**Job:** Copy every line of the data exactly, leaving nothing out.

** Begin **

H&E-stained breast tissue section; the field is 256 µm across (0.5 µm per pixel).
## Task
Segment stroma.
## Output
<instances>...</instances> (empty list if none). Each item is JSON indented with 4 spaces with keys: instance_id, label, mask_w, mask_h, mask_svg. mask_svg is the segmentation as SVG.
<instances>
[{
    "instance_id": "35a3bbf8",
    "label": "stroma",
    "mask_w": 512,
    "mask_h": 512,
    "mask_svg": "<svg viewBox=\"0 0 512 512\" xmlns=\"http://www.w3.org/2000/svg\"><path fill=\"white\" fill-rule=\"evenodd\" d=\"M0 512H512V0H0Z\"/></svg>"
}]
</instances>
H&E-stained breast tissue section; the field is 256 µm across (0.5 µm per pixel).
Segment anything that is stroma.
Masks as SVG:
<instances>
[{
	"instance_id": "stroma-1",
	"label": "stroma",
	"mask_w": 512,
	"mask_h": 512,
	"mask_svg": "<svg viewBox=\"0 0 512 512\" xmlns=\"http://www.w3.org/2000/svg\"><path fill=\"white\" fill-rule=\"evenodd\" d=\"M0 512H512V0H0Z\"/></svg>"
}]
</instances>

** End **

**Output:**
H&E-stained breast tissue section; the field is 256 µm across (0.5 µm per pixel).
## Task
Segment stroma.
## Output
<instances>...</instances> (empty list if none). Each item is JSON indented with 4 spaces with keys: instance_id, label, mask_w, mask_h, mask_svg. mask_svg is the segmentation as SVG.
<instances>
[{
    "instance_id": "35a3bbf8",
    "label": "stroma",
    "mask_w": 512,
    "mask_h": 512,
    "mask_svg": "<svg viewBox=\"0 0 512 512\" xmlns=\"http://www.w3.org/2000/svg\"><path fill=\"white\" fill-rule=\"evenodd\" d=\"M0 512H512V0H0Z\"/></svg>"
}]
</instances>
H&E-stained breast tissue section; the field is 256 µm across (0.5 µm per pixel).
Segment anything that is stroma.
Masks as SVG:
<instances>
[{
	"instance_id": "stroma-1",
	"label": "stroma",
	"mask_w": 512,
	"mask_h": 512,
	"mask_svg": "<svg viewBox=\"0 0 512 512\" xmlns=\"http://www.w3.org/2000/svg\"><path fill=\"white\" fill-rule=\"evenodd\" d=\"M0 512H512V0H0Z\"/></svg>"
}]
</instances>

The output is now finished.